-- Extracted records follows --
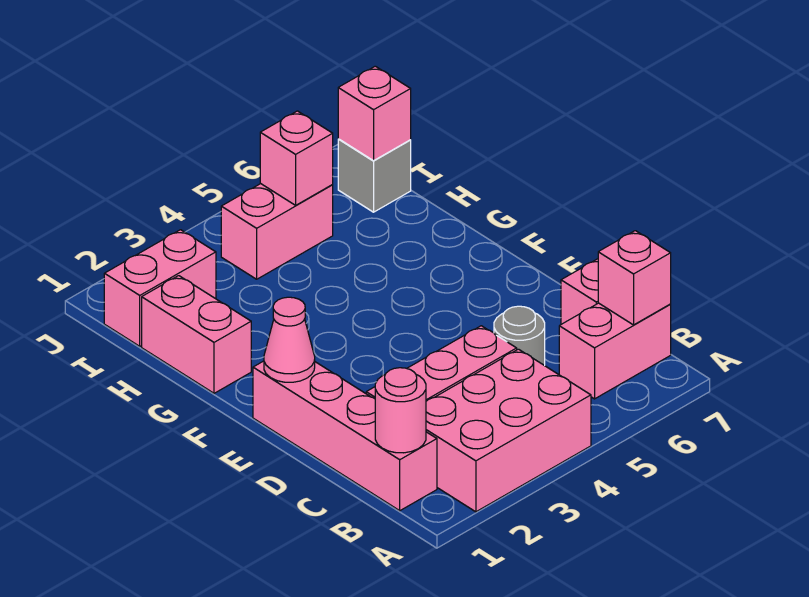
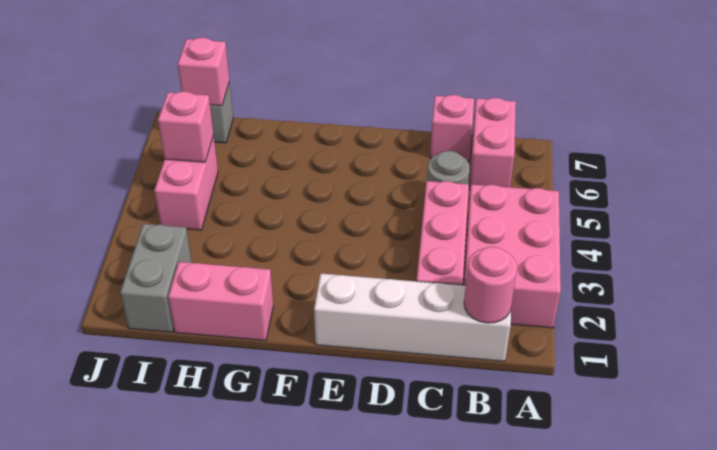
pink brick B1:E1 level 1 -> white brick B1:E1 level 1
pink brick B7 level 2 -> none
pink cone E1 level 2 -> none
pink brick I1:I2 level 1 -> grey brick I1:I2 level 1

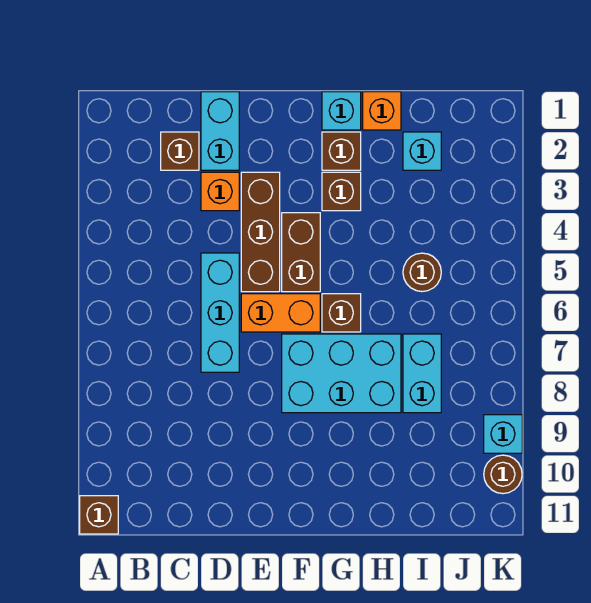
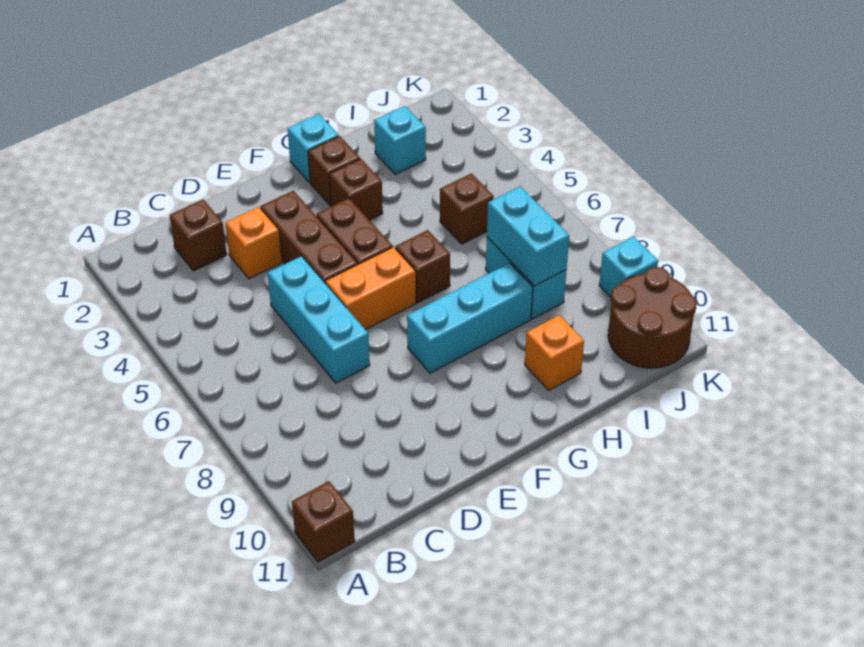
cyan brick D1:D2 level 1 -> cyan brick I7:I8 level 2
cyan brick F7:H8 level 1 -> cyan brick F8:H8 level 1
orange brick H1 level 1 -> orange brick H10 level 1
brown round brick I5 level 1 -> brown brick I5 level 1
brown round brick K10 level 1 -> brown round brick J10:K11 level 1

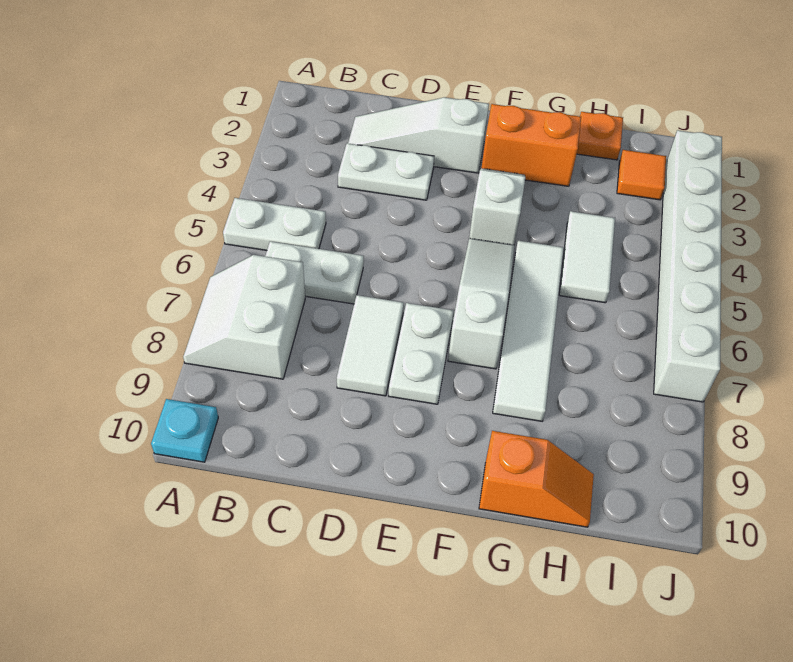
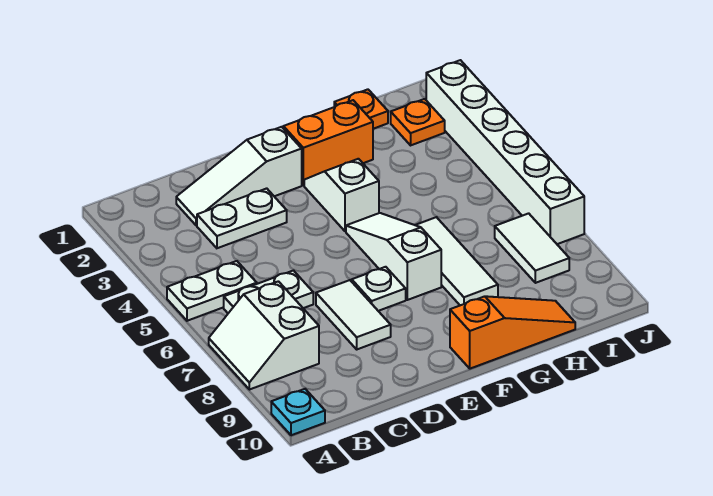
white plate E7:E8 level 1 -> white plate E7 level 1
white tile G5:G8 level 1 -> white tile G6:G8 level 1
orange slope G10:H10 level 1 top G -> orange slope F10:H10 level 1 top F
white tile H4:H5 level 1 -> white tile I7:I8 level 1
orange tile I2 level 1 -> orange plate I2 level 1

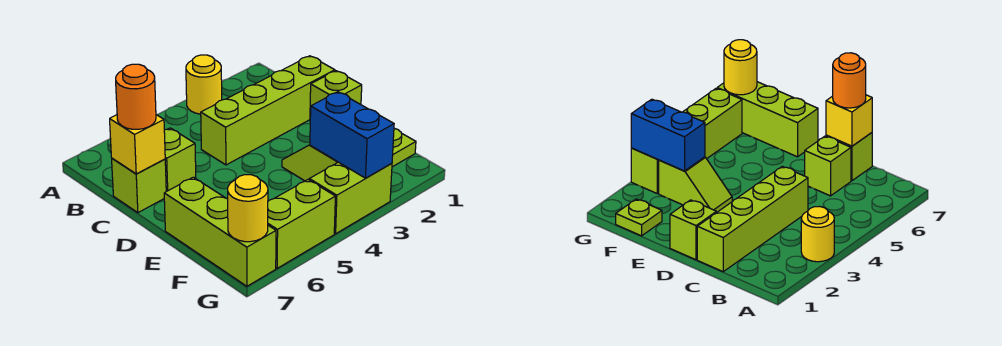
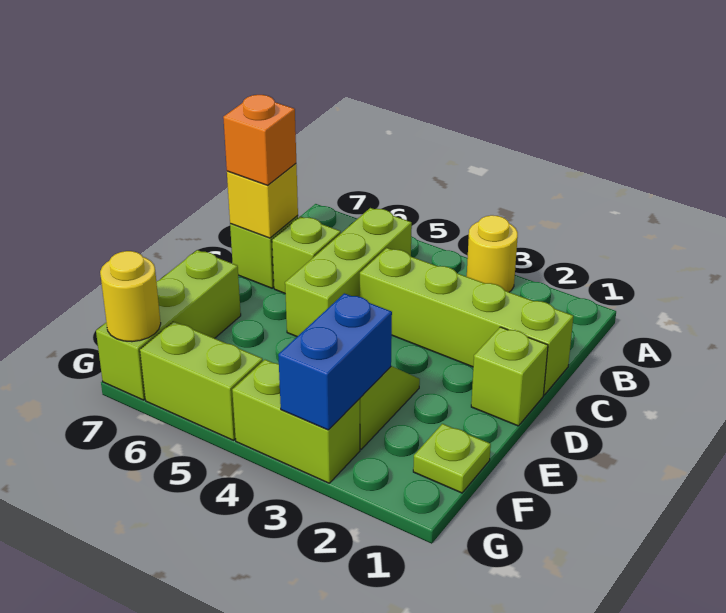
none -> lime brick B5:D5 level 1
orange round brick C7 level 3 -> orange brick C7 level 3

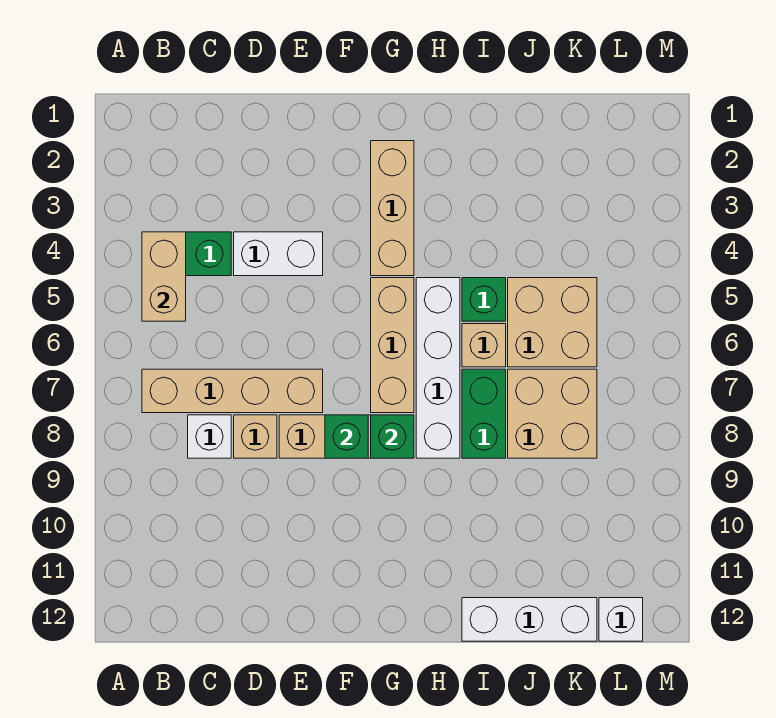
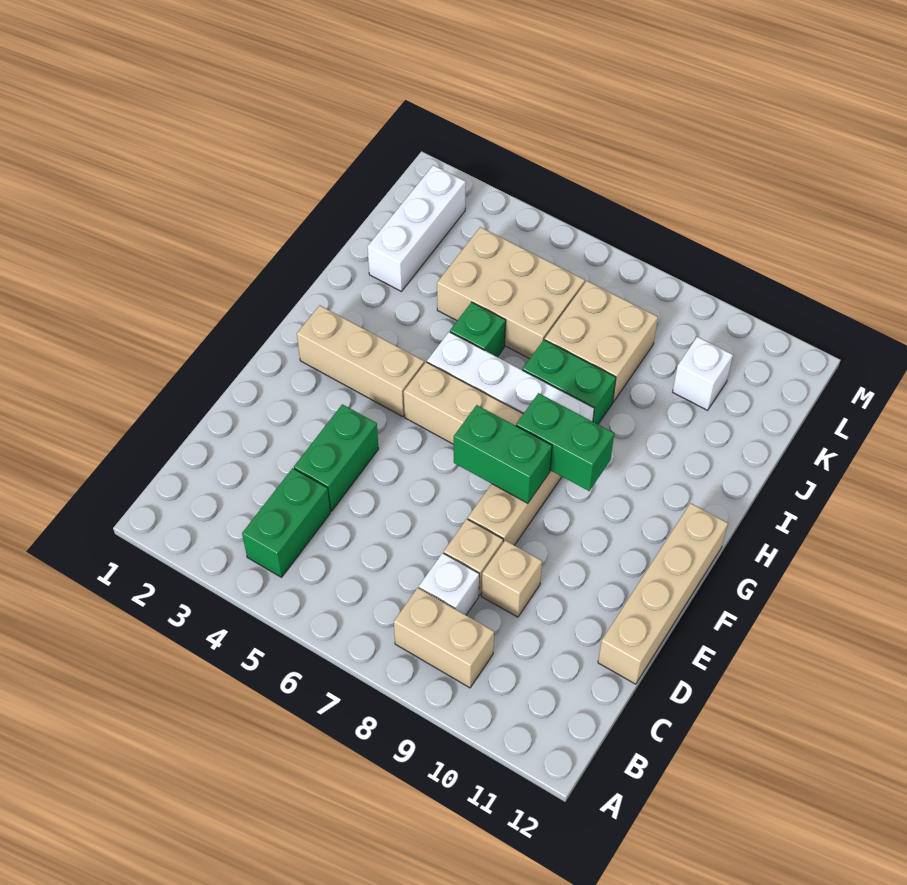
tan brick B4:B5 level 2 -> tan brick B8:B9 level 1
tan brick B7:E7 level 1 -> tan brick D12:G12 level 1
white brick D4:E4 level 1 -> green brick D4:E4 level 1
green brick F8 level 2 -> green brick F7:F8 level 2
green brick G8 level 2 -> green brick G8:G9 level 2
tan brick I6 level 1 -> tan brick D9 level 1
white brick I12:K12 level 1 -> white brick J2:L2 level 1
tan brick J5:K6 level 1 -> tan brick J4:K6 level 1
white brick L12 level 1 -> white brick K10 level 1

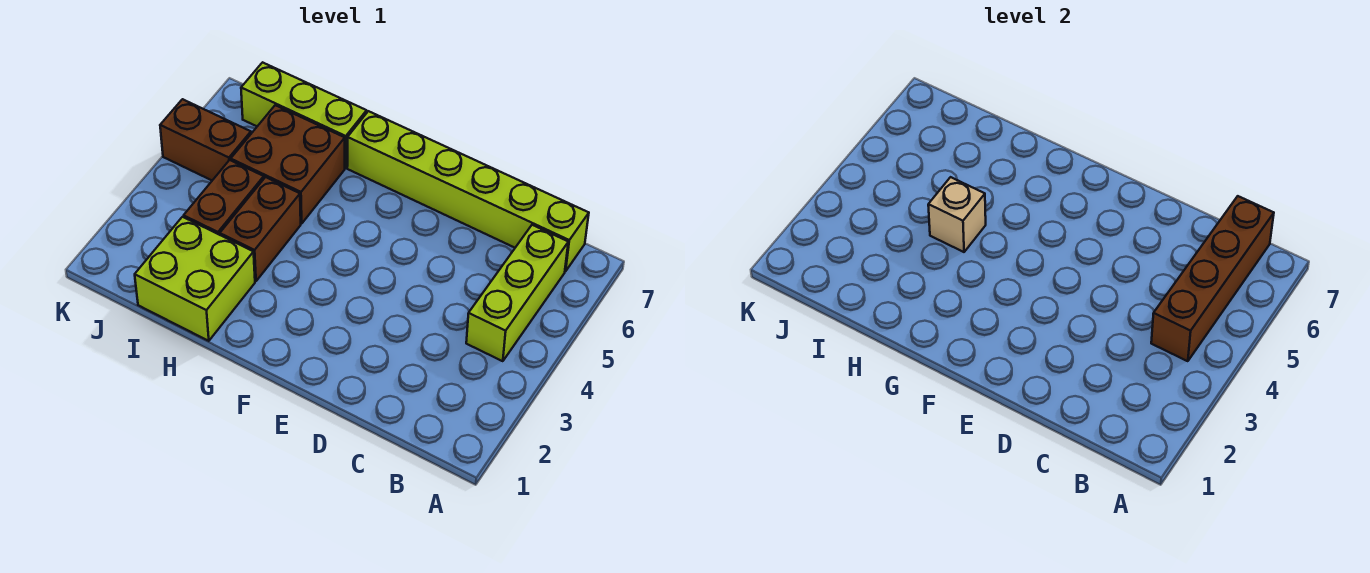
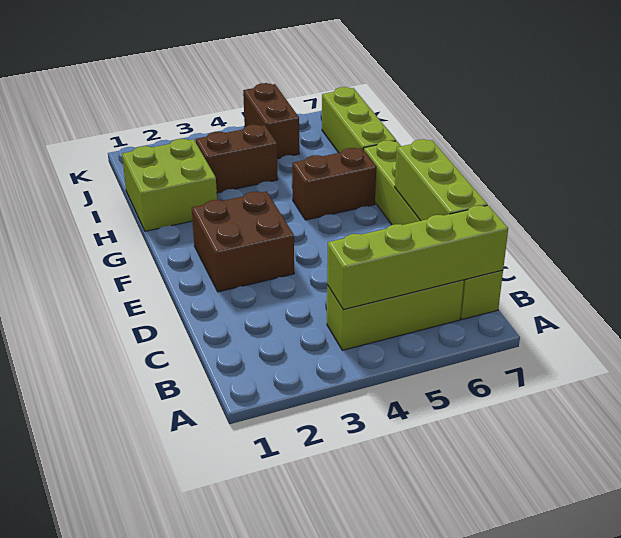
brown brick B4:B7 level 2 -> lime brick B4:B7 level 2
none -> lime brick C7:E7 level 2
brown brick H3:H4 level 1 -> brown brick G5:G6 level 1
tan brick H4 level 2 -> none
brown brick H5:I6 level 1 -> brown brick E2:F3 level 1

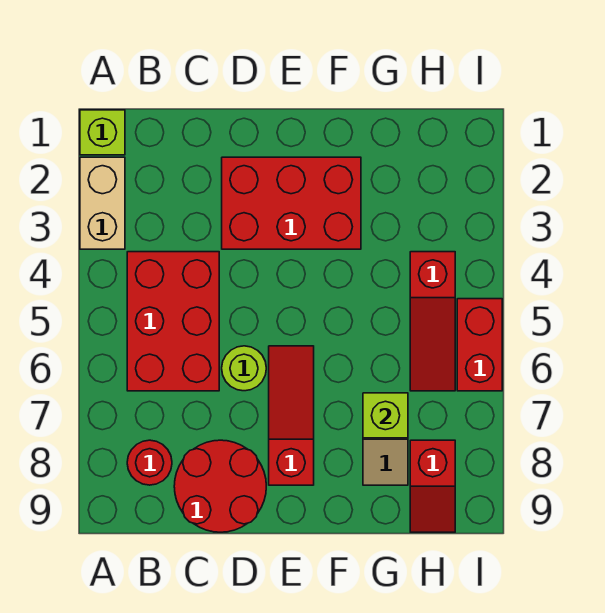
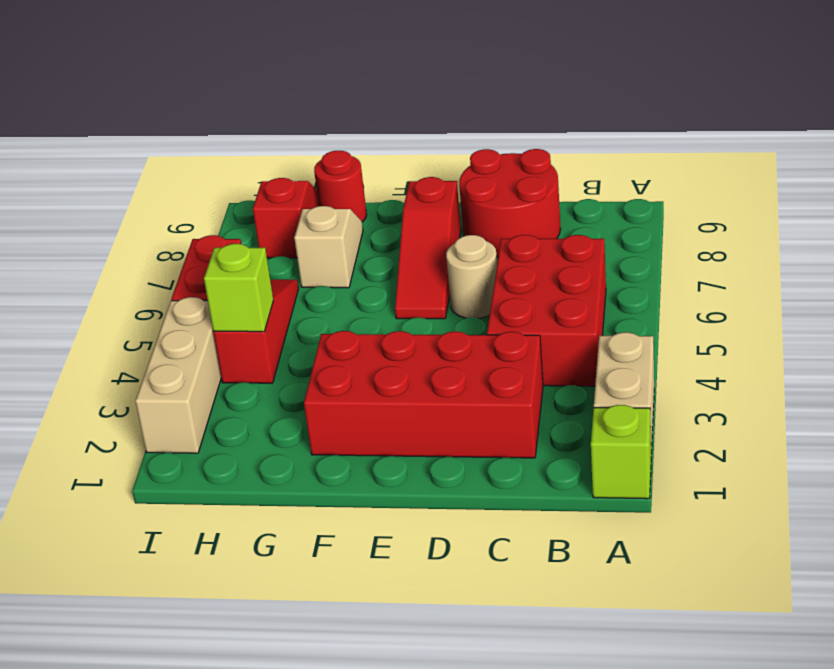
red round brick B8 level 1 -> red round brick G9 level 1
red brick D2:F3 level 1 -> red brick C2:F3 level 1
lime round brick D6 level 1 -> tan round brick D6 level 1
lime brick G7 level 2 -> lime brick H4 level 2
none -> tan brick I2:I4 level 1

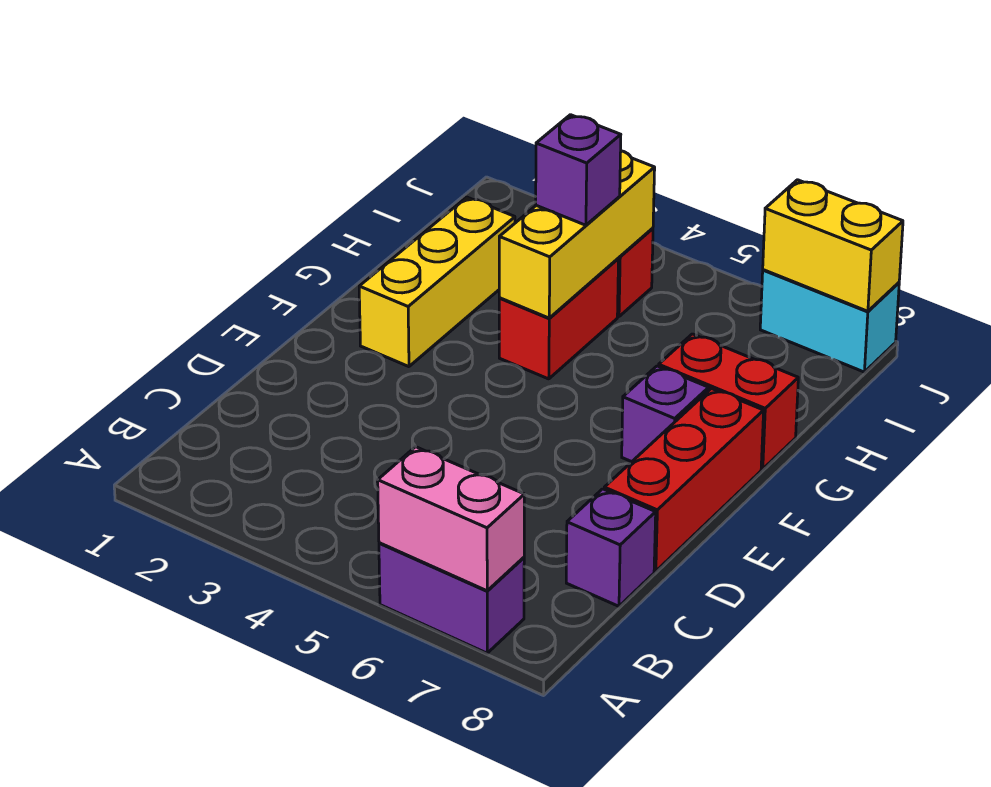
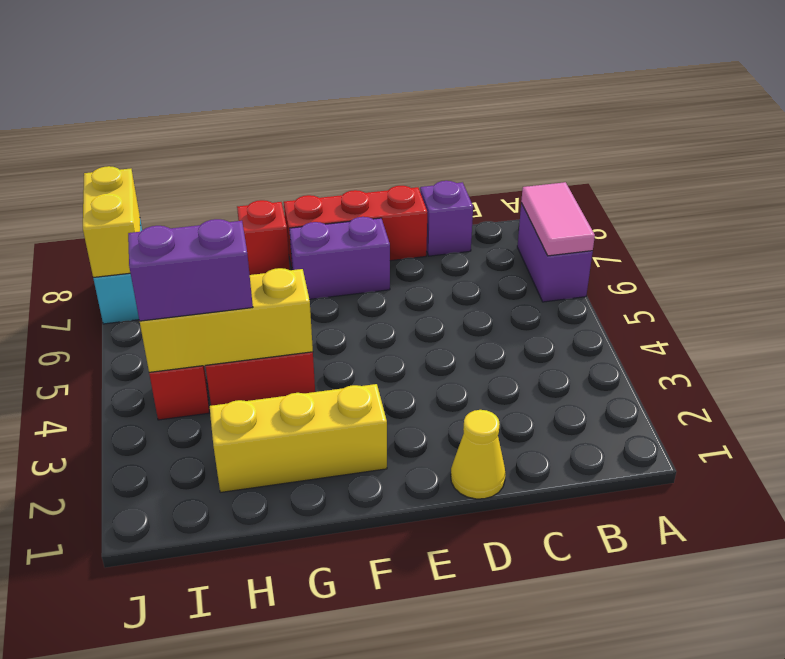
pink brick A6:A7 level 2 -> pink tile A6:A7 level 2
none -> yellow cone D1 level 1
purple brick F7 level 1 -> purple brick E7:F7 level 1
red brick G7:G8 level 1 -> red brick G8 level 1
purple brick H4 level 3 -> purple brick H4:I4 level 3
-- Extracted records concluded --
Task
From the records above, copy exactly the lines starting at the one with "tan brick I6 level 1 -> tan brick D9 level 1" and ending at the one with "brown brick H5:I6", and no others. Pictures stay out.

The answer
tan brick I6 level 1 -> tan brick D9 level 1
white brick I12:K12 level 1 -> white brick J2:L2 level 1
tan brick J5:K6 level 1 -> tan brick J4:K6 level 1
white brick L12 level 1 -> white brick K10 level 1

brown brick B4:B7 level 2 -> lime brick B4:B7 level 2
none -> lime brick C7:E7 level 2
brown brick H3:H4 level 1 -> brown brick G5:G6 level 1
tan brick H4 level 2 -> none
brown brick H5:I6 level 1 -> brown brick E2:F3 level 1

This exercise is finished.